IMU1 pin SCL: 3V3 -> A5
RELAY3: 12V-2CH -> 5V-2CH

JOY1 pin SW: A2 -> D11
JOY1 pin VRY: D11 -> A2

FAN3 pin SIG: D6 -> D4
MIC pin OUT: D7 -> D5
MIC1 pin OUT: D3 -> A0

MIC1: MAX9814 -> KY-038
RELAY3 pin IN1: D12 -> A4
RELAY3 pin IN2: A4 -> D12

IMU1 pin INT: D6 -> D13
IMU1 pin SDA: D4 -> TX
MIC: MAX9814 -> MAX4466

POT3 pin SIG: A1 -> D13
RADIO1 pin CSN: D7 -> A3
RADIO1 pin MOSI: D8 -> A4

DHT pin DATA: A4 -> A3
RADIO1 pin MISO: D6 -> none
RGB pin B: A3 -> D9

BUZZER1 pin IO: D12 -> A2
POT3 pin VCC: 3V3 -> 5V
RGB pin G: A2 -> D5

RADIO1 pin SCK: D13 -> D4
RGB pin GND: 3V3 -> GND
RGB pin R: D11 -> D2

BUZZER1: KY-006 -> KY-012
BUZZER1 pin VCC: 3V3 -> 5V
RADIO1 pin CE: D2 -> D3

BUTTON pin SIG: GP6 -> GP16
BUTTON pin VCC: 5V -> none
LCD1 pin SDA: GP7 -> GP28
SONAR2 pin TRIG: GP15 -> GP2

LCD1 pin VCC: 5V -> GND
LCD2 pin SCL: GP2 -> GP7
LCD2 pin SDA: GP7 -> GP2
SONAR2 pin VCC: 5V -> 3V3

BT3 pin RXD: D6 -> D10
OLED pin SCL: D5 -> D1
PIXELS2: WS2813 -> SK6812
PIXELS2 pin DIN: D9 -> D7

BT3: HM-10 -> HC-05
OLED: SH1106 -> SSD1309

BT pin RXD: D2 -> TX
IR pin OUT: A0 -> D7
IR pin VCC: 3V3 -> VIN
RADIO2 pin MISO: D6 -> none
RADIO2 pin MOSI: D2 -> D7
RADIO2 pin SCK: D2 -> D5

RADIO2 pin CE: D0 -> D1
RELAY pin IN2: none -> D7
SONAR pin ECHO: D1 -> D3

* [Exercise]:
All lines above between those holding "RGB pin B: A3 -> D9" and "LCD2 pin SCL: GP2 -> GP7", inclusive, must be set down unchanged, and no other line may be included.

* [Solution for this exercise]:
RGB pin B: A3 -> D9

BUZZER1 pin IO: D12 -> A2
POT3 pin VCC: 3V3 -> 5V
RGB pin G: A2 -> D5

RADIO1 pin SCK: D13 -> D4
RGB pin GND: 3V3 -> GND
RGB pin R: D11 -> D2

BUZZER1: KY-006 -> KY-012
BUZZER1 pin VCC: 3V3 -> 5V
RADIO1 pin CE: D2 -> D3

BUTTON pin SIG: GP6 -> GP16
BUTTON pin VCC: 5V -> none
LCD1 pin SDA: GP7 -> GP28
SONAR2 pin TRIG: GP15 -> GP2

LCD1 pin VCC: 5V -> GND
LCD2 pin SCL: GP2 -> GP7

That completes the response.